# What needs to be done
Give back the line below containing "C208: 1.5nF (DGND, N_13) -> 1.5nF (+9V, N_13)" and every later line, exactly.

(Collected data)
Content starts
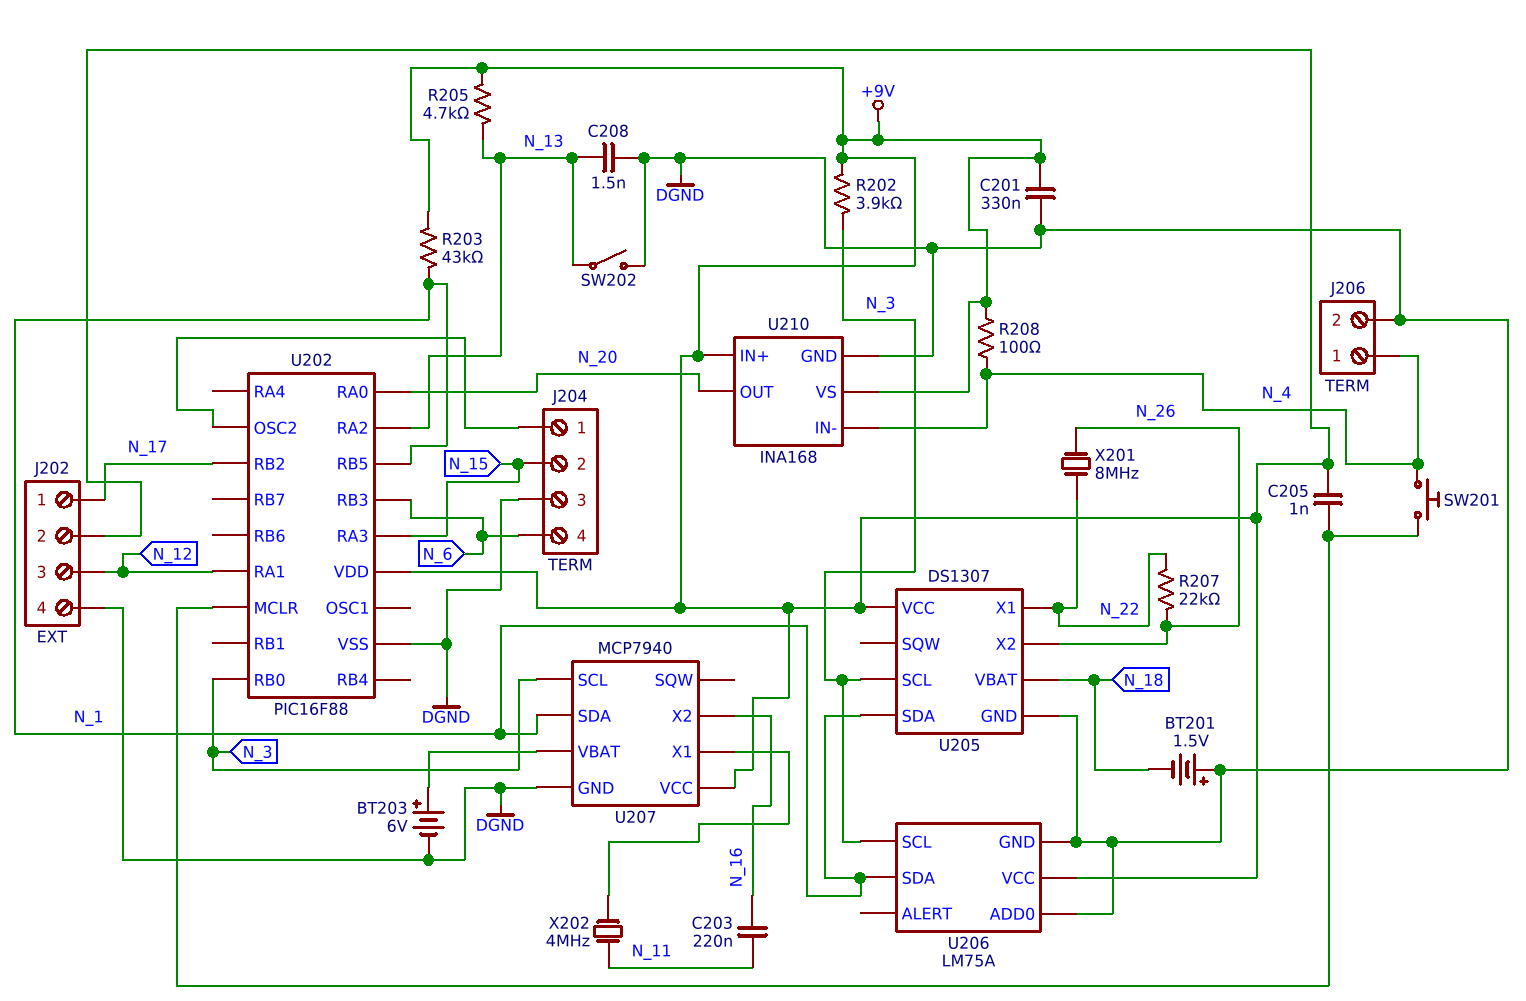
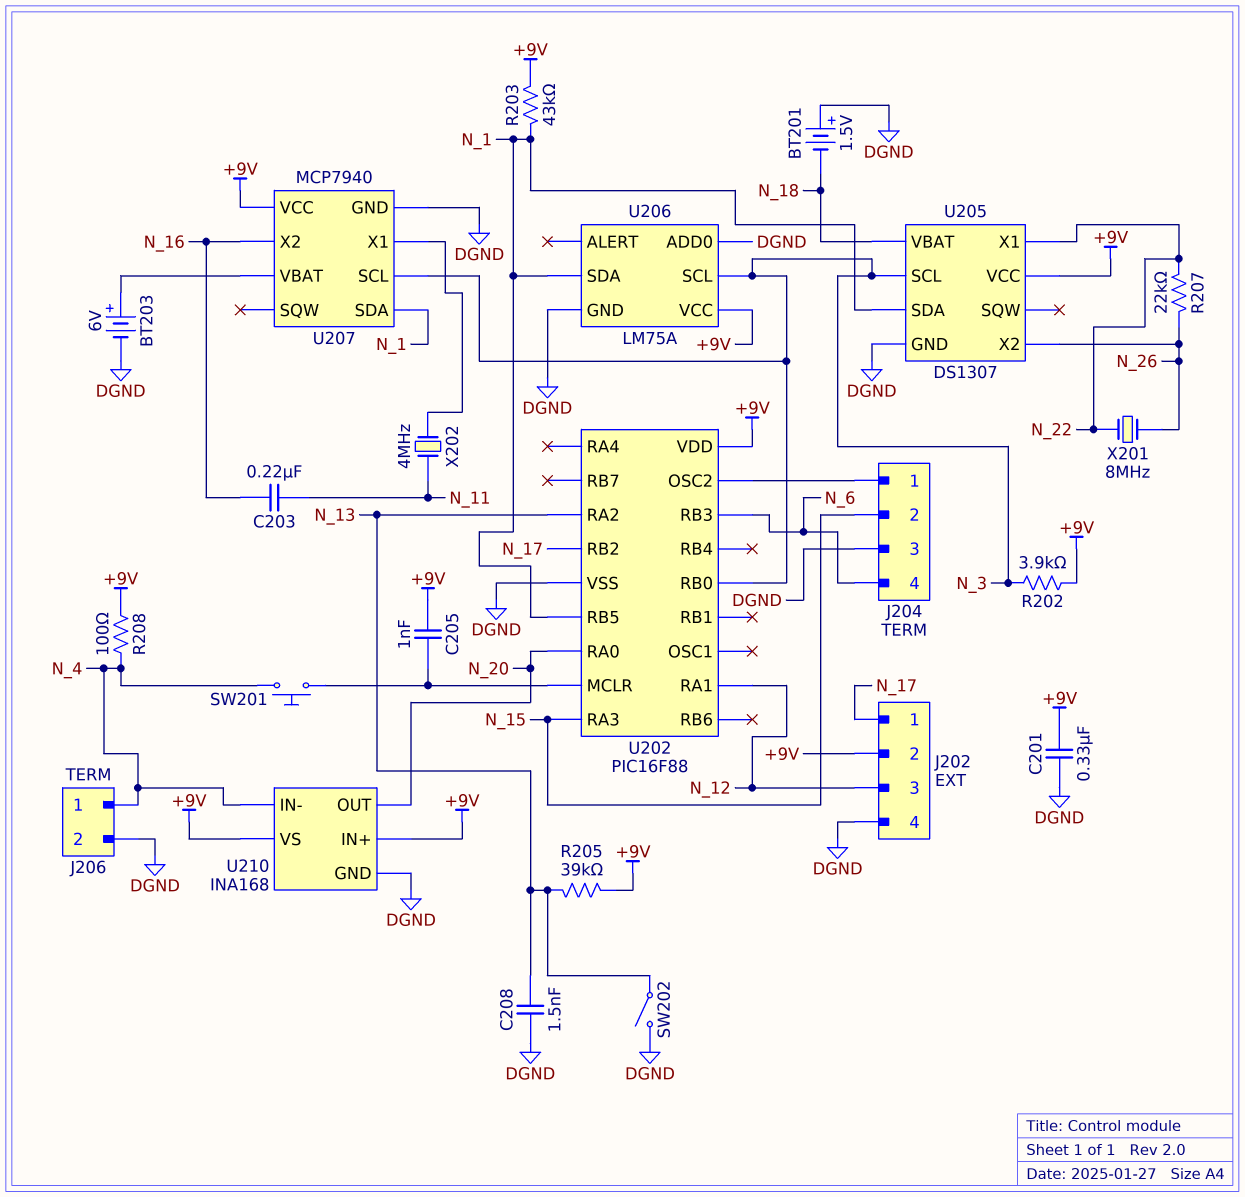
R205: 4.7k (+9V, N_13) -> 39k (+9V, N_13)

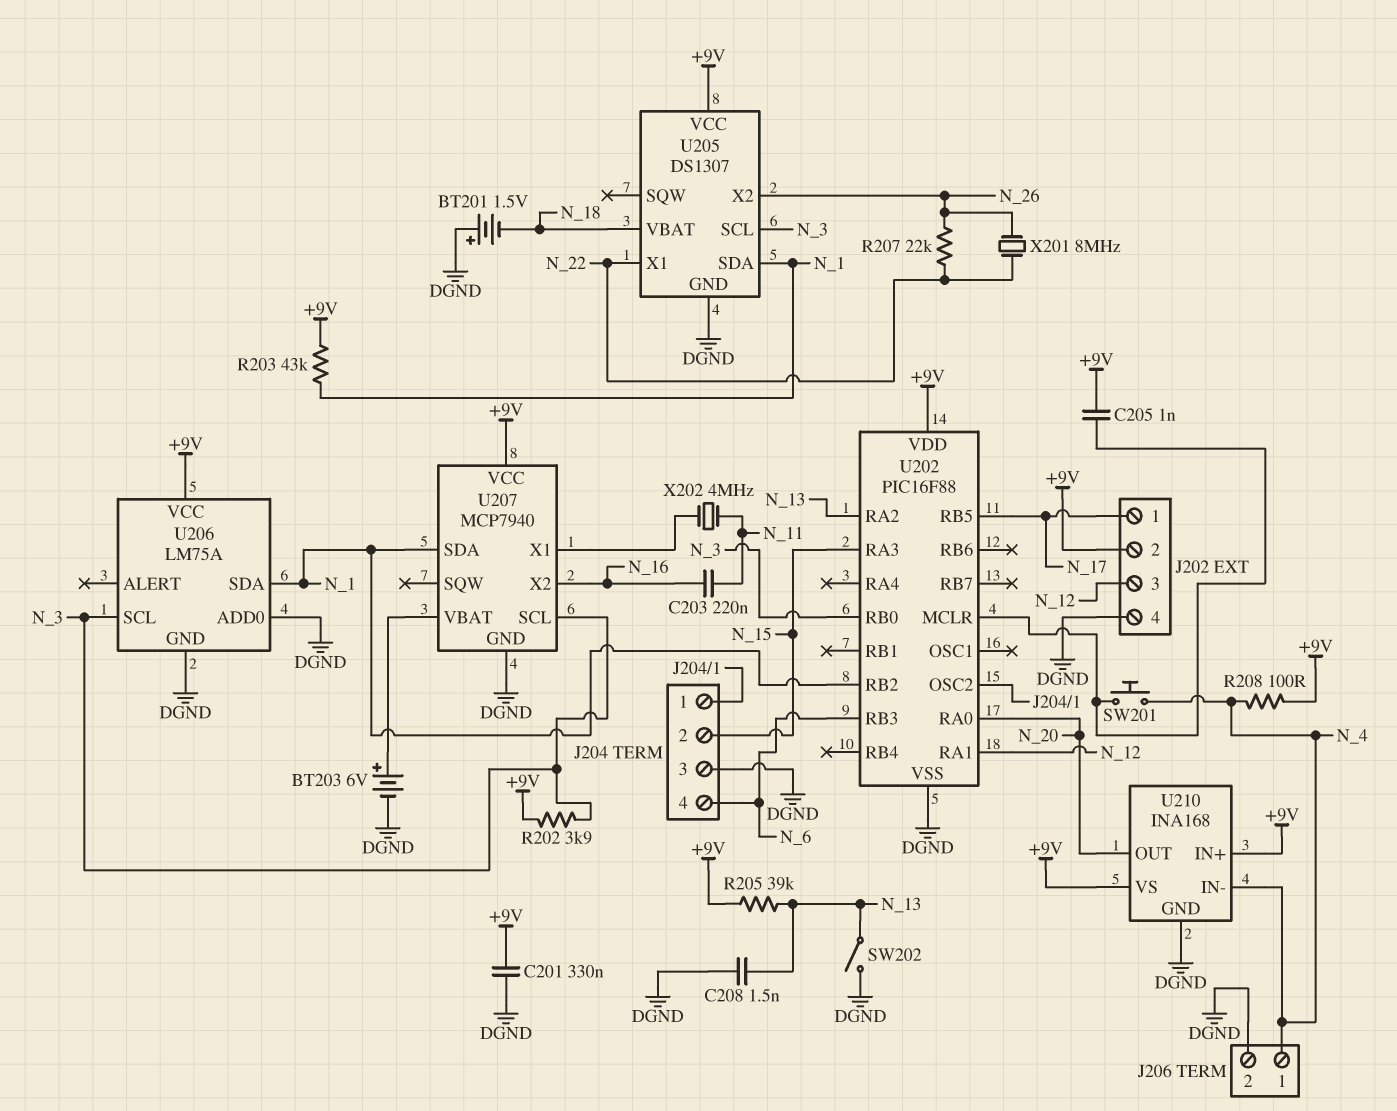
U202 pin RB2: N_17 -> N_1
U202 pin RB5: N_1 -> N_17

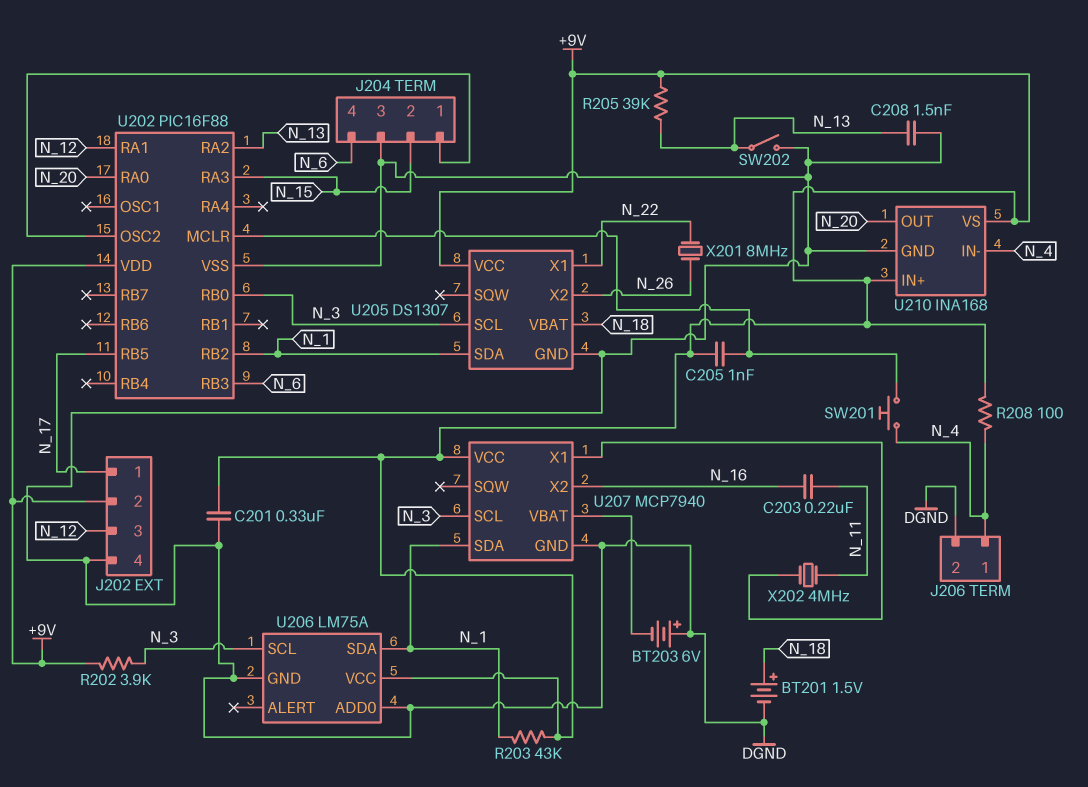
BT201: 1.5V (plus DGND, minus N_18) -> 1.5V (plus N_18, minus DGND)
BT203: 6V (plus U207/VBAT, minus DGND) -> 6V (plus DGND, minus U207/VBAT)
R207: 22k (N_22, N_26) -> none

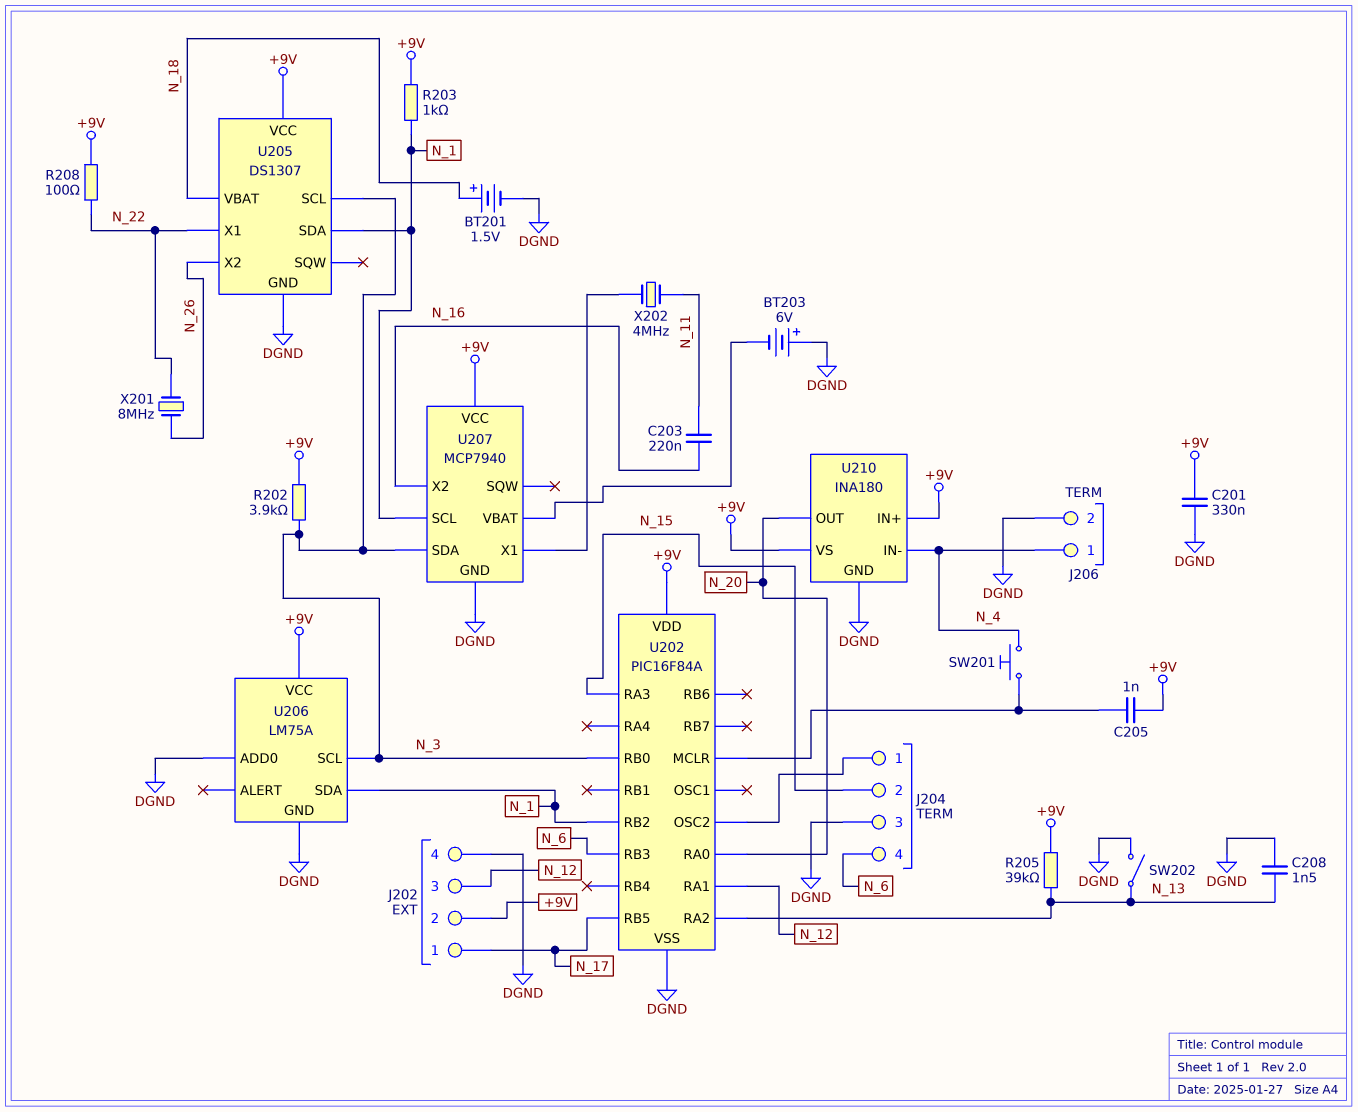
R203: 43k (+9V, N_1) -> 1k (+9V, N_1)
R208: 100 (+9V, N_4) -> 100 (+9V, N_22)
U202: PIC16F88 -> PIC16F84A
U207 pin SCL: N_3 -> N_1
U207 pin SDA: N_1 -> N_3
U210: INA168 -> INA180

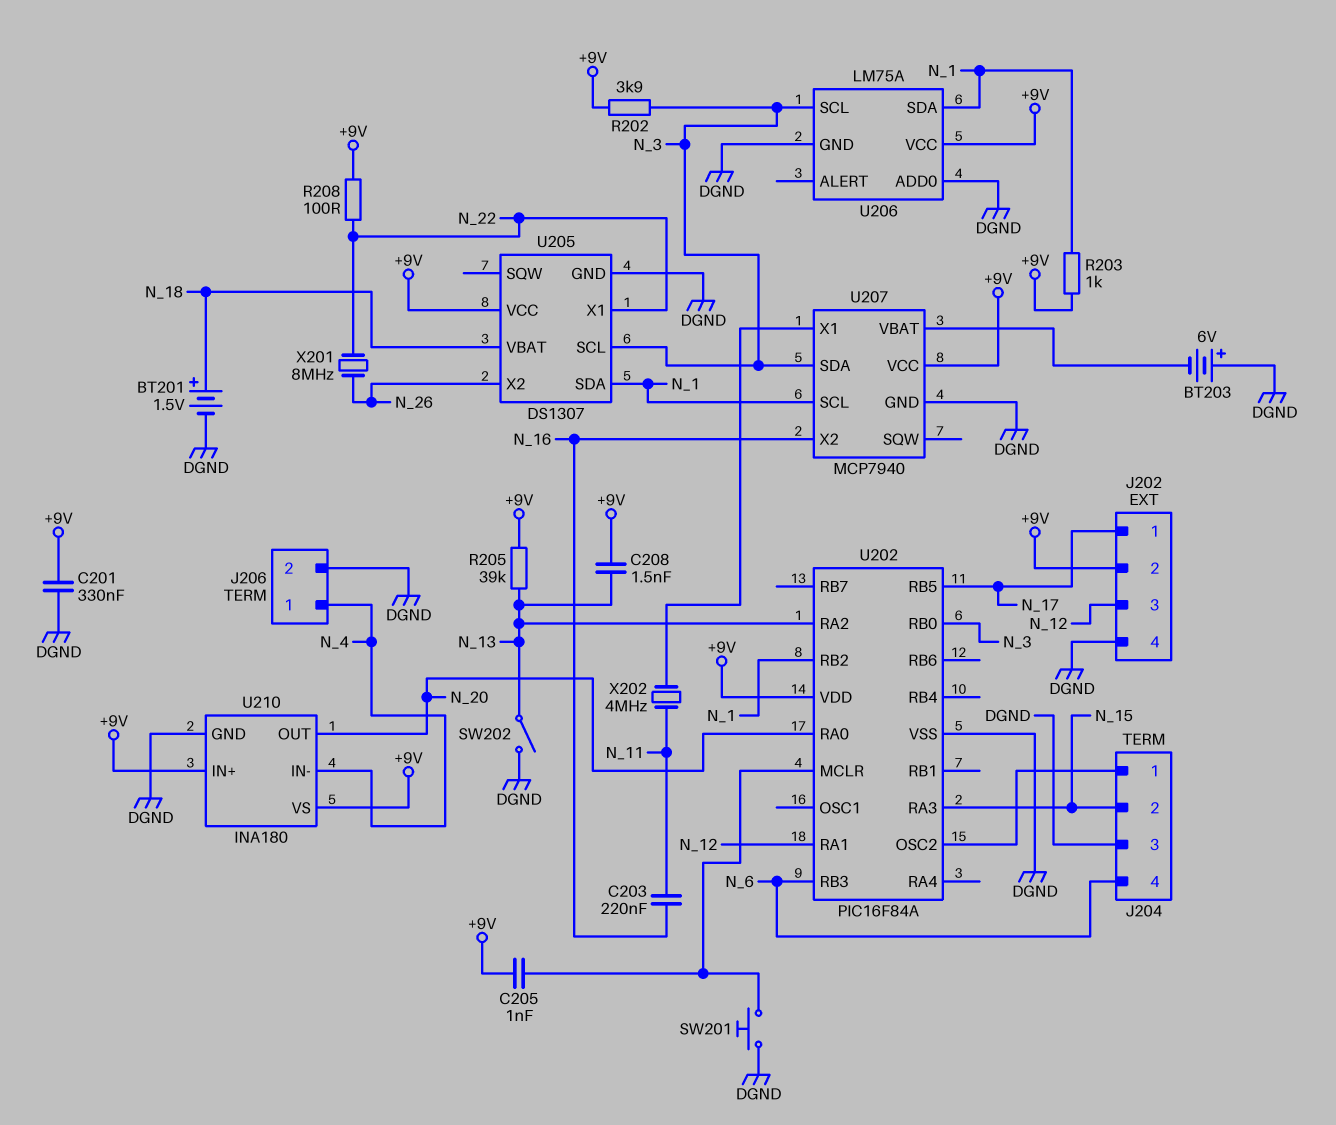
C208: 1.5nF (DGND, N_13) -> 1.5nF (+9V, N_13)
SW201: button (N_4, U202/MCLR) -> button (DGND, U202/MCLR)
Content ends
# Expected output
C208: 1.5nF (DGND, N_13) -> 1.5nF (+9V, N_13)
SW201: button (N_4, U202/MCLR) -> button (DGND, U202/MCLR)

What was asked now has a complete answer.